[ASSIGNED TASK] Could you retype the records below exactly as they appear, skipping any pictures?

[Object change descriptions]
########

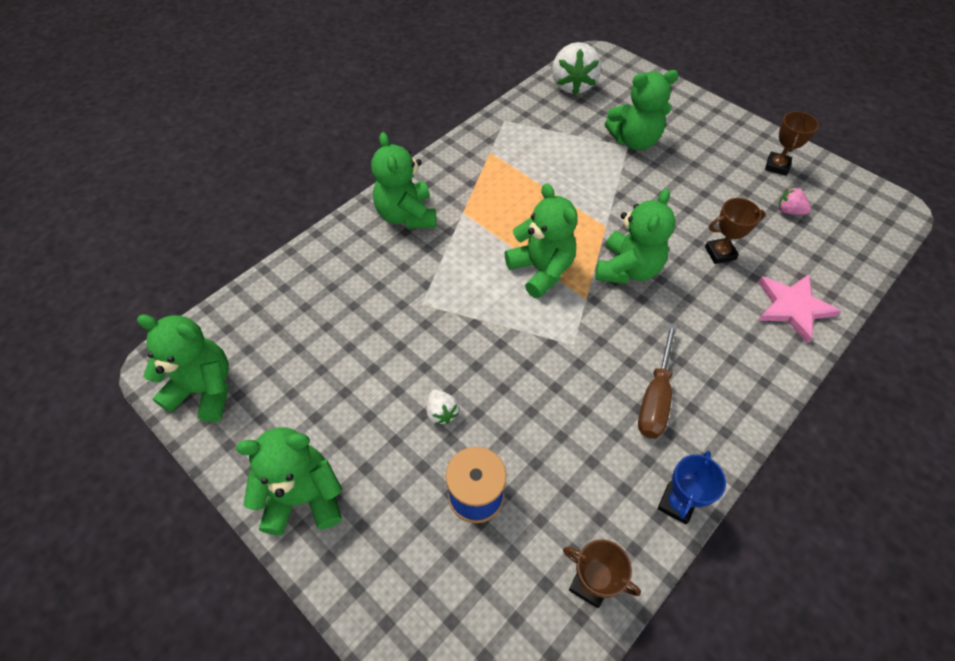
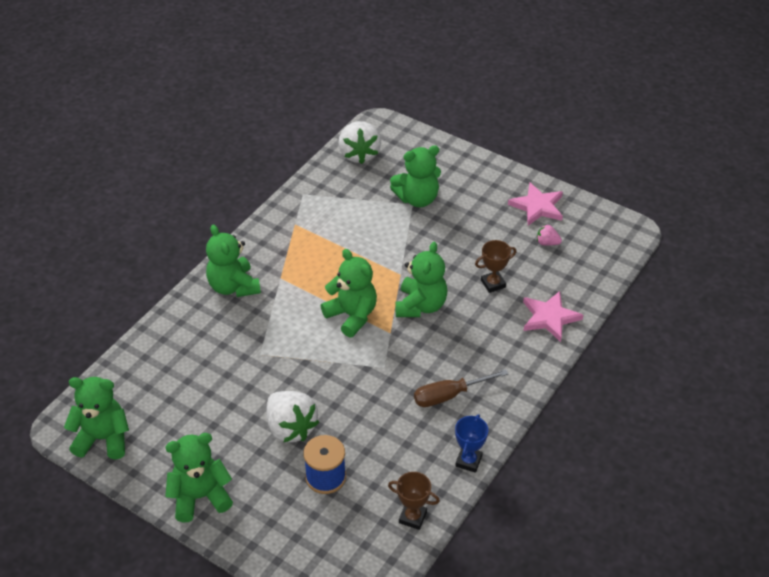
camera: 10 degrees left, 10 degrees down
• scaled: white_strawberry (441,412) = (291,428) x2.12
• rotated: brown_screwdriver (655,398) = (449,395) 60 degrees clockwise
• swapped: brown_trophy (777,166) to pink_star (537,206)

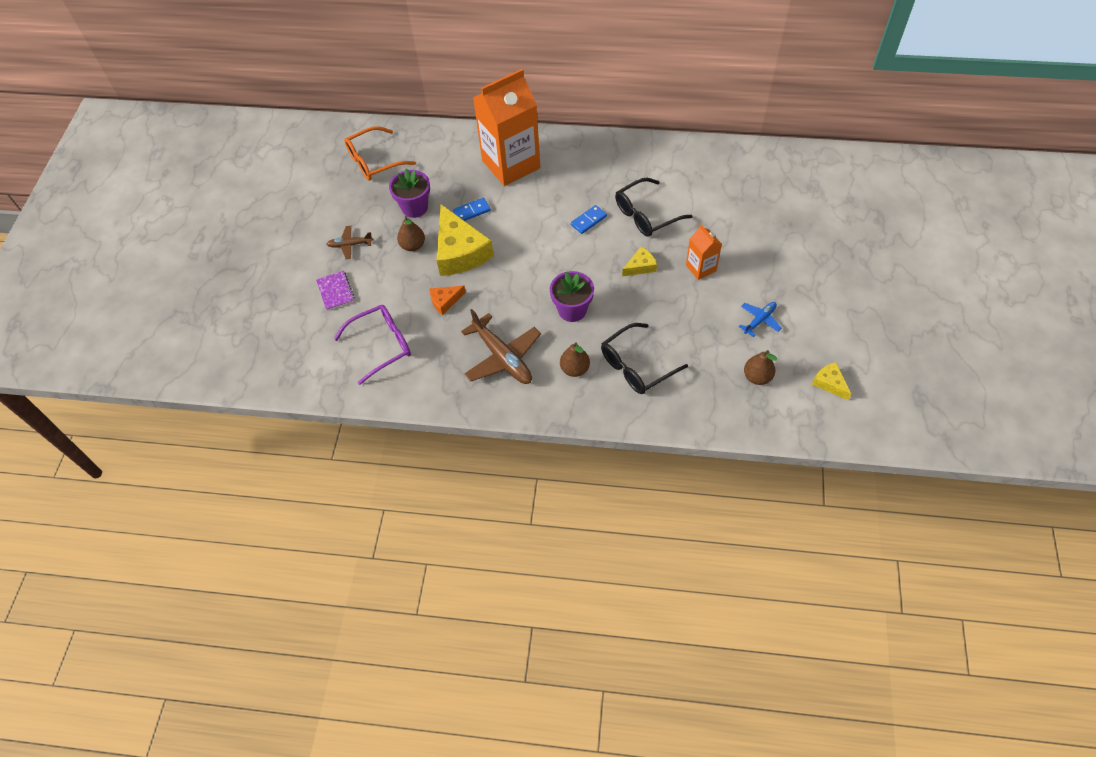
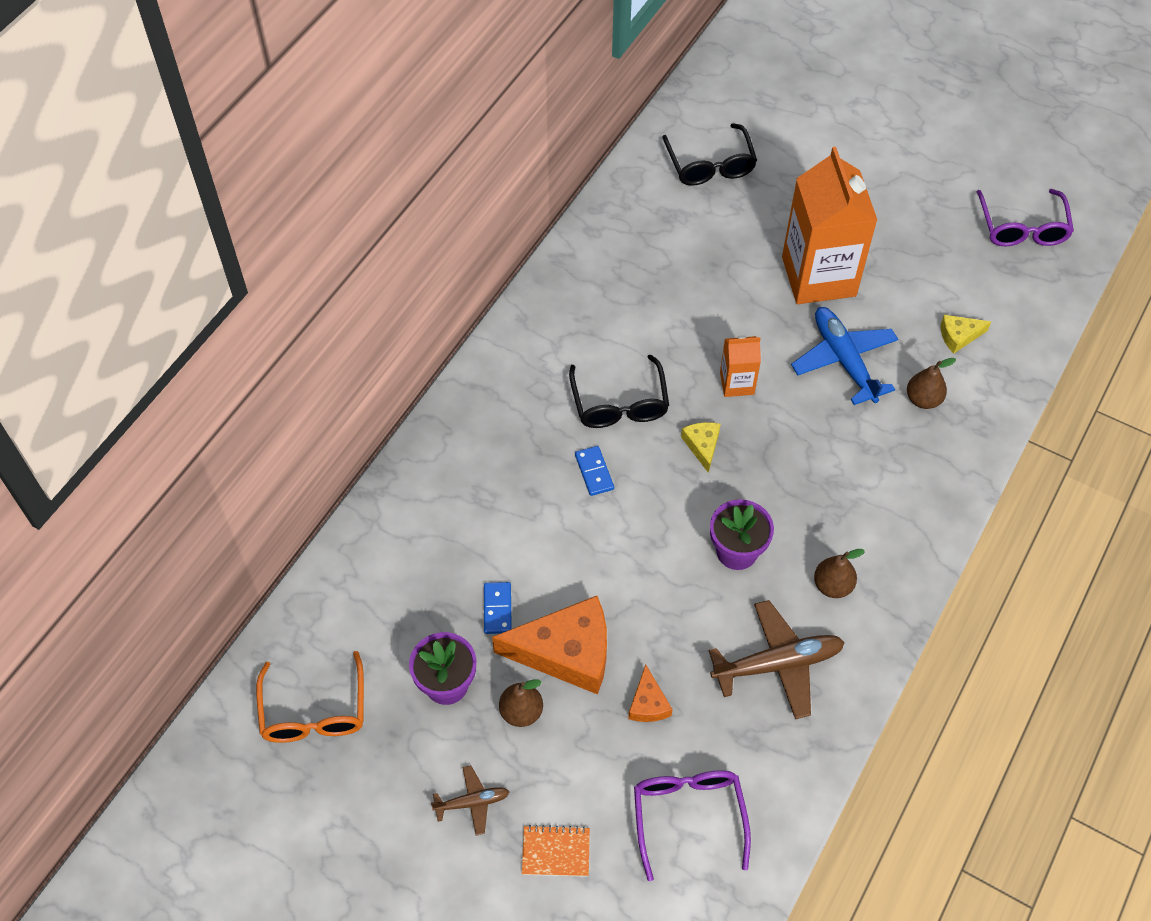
camera: 70 degrees left, 0 degrees up
• rotated: brown_plane (350,245) = (472,802) 120 degrees counterclockwise
• repainted: yellow_cheese (460,252) to orange_cheese (566,652)
• repainted: purple_notebook (335,291) to orange_notebook (556,852)
• shifted: black_glasses (636,366) to (710,165)
• shifted: orange_carton (511,164) to (818,276)
• scaled: blue_plane (759,320) = (843,360) x1.88
• new: purple_glasses (1022,228)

########

[SOLUTION BELOW]
camera: 10 degrees left, 10 degrees down
• scaled: white_strawberry (441,412) = (291,428) x2.12
• rotated: brown_screwdriver (655,398) = (449,395) 60 degrees clockwise
• swapped: brown_trophy (777,166) to pink_star (537,206)

camera: 70 degrees left, 0 degrees up
• rotated: brown_plane (350,245) = (472,802) 120 degrees counterclockwise
• repainted: yellow_cheese (460,252) to orange_cheese (566,652)
• repainted: purple_notebook (335,291) to orange_notebook (556,852)
• shifted: black_glasses (636,366) to (710,165)
• shifted: orange_carton (511,164) to (818,276)
• scaled: blue_plane (759,320) = (843,360) x1.88
• new: purple_glasses (1022,228)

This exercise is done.